**** DATA PROVIDED

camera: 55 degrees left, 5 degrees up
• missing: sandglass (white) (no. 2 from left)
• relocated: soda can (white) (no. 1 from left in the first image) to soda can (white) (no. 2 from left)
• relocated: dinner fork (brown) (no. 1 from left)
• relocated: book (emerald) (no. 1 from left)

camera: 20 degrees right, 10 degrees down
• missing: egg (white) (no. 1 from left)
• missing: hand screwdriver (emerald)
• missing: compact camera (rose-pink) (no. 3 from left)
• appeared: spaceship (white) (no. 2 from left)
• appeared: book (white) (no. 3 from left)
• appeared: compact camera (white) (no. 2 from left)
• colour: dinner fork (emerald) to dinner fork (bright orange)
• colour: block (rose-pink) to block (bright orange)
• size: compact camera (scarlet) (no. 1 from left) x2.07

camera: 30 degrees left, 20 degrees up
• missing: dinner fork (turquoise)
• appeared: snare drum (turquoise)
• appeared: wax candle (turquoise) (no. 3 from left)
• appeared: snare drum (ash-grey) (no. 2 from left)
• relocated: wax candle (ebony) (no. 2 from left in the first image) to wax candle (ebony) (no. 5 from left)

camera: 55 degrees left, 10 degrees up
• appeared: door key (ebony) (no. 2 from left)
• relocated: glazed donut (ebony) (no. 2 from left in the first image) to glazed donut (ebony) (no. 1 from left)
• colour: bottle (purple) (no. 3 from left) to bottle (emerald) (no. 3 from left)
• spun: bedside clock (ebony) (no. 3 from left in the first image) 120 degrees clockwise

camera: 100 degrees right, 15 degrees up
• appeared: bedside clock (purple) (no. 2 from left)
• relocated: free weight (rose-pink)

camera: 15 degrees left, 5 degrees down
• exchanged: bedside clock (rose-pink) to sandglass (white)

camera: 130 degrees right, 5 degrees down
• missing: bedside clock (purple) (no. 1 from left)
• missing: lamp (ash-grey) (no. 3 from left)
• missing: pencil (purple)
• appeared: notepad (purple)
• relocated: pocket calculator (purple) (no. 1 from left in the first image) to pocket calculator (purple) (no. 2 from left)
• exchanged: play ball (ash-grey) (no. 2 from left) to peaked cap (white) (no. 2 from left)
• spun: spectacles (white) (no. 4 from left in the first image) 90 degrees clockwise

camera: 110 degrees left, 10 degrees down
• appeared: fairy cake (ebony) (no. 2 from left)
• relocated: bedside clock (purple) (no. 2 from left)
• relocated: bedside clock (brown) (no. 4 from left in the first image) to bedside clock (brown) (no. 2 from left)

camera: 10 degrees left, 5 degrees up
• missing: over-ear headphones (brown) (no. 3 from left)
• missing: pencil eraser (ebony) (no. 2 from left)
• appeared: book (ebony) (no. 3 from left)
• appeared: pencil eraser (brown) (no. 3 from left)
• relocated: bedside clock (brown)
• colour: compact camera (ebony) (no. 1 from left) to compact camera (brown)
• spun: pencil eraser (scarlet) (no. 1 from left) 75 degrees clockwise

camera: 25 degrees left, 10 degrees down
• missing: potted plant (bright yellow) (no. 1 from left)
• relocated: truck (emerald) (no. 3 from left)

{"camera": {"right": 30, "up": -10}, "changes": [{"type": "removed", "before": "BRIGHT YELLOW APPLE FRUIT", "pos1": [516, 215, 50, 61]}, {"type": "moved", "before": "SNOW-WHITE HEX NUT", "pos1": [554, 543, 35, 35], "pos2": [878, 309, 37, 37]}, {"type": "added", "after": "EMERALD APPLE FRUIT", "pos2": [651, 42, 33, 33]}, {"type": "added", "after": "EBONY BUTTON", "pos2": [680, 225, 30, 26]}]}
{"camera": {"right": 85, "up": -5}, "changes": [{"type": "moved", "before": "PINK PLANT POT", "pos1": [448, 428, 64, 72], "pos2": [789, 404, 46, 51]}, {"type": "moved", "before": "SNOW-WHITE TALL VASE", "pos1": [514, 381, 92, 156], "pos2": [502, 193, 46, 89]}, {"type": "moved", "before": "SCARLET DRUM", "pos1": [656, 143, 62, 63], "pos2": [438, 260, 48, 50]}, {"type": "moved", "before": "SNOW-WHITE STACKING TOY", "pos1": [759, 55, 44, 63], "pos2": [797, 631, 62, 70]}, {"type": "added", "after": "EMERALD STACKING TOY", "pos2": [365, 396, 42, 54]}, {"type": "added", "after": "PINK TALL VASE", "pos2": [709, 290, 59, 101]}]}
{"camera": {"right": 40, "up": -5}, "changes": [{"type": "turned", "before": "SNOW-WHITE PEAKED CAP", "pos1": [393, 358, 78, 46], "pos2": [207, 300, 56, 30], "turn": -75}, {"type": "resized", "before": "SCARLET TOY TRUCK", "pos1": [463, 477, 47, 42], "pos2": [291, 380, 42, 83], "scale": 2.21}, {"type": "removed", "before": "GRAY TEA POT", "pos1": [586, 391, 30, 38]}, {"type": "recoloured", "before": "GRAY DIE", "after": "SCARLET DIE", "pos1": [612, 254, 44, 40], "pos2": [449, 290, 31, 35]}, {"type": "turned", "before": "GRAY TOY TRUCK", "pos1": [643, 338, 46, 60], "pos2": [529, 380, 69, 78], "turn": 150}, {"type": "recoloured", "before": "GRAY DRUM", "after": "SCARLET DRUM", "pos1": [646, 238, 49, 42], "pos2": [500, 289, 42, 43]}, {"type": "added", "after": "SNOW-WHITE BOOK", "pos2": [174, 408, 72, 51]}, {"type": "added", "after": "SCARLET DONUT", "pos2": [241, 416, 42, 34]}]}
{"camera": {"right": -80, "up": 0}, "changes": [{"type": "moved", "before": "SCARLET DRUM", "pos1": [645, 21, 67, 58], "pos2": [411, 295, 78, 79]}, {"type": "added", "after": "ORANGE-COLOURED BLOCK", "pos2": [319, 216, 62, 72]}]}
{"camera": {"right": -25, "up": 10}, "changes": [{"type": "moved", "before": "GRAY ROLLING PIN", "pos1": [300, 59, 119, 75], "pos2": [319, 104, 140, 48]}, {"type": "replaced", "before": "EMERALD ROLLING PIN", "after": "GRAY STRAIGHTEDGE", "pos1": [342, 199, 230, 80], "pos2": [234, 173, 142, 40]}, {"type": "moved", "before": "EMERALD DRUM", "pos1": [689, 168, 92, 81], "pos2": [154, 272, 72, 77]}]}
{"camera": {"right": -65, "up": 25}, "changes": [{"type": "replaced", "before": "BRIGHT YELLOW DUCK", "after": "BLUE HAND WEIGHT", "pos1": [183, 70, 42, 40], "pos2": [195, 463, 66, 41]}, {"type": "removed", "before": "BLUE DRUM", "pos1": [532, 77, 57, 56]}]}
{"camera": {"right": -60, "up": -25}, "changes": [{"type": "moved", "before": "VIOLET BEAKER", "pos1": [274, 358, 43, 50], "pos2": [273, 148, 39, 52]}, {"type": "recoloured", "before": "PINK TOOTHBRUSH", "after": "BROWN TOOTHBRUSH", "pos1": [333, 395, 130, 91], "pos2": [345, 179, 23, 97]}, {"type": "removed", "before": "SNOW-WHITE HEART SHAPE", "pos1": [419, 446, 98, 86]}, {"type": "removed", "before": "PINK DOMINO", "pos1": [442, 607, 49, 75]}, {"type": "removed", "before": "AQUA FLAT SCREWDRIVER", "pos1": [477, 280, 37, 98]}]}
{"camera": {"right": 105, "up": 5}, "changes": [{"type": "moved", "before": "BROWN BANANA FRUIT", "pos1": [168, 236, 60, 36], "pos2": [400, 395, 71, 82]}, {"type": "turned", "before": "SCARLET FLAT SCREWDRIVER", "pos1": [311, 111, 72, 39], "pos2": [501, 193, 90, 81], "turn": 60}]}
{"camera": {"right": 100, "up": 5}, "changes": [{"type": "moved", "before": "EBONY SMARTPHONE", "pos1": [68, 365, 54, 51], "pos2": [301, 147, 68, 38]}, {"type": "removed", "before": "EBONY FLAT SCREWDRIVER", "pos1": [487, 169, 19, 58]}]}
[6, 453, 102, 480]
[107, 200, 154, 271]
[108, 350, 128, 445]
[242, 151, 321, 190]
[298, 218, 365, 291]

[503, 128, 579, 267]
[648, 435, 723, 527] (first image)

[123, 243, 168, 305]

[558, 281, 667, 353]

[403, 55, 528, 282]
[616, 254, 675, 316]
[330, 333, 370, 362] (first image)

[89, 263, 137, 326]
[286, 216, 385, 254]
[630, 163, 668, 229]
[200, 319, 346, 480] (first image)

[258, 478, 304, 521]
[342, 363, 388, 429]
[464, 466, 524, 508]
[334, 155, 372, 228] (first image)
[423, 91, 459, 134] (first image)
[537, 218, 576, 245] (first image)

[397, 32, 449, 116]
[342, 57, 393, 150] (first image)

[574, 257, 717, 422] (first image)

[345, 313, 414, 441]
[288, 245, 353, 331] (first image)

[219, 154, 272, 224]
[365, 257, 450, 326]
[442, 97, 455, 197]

********

PROBLEM TO WORK ON: Your answer must consist solely of the lines from the top of the entries above through the line containing "(brown) (no. 1 from left)", copied exactly, both ends included.

WRITTEN RESPONSE:
camera: 55 degrees left, 5 degrees up
• missing: sandglass (white) (no. 2 from left)
• relocated: soda can (white) (no. 1 from left in the first image) to soda can (white) (no. 2 from left)
• relocated: dinner fork (brown) (no. 1 from left)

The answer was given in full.